## About this task
A copy is needed of each line in the records that has the word "toothbrush".

[Object correspondence data]
- - - - -
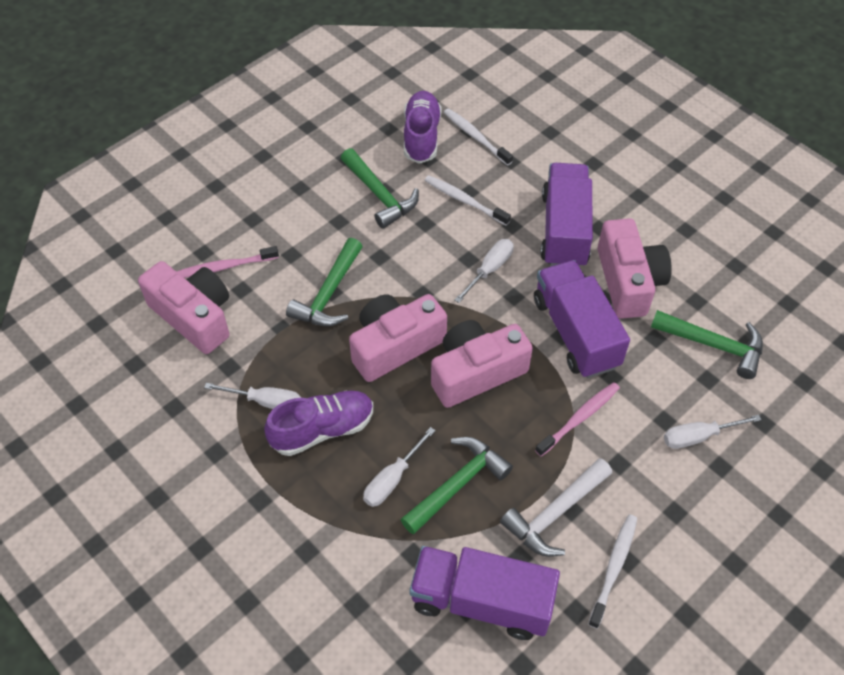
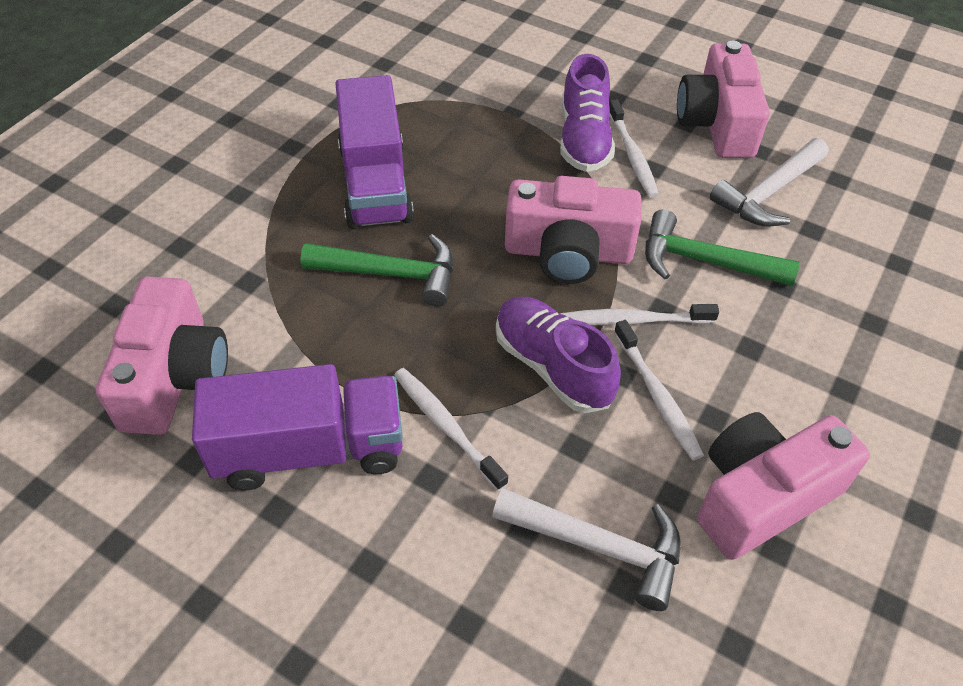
green hammer: 4 -> 2
pink toothbrush: 2 -> 0
purple truck: 3 -> 2
white hammer: 1 -> 2
white screwdriver: 4 -> 0
white toothbrush: 3 -> 4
- - - - -
## Response to the task
pink toothbrush: 2 -> 0
white toothbrush: 3 -> 4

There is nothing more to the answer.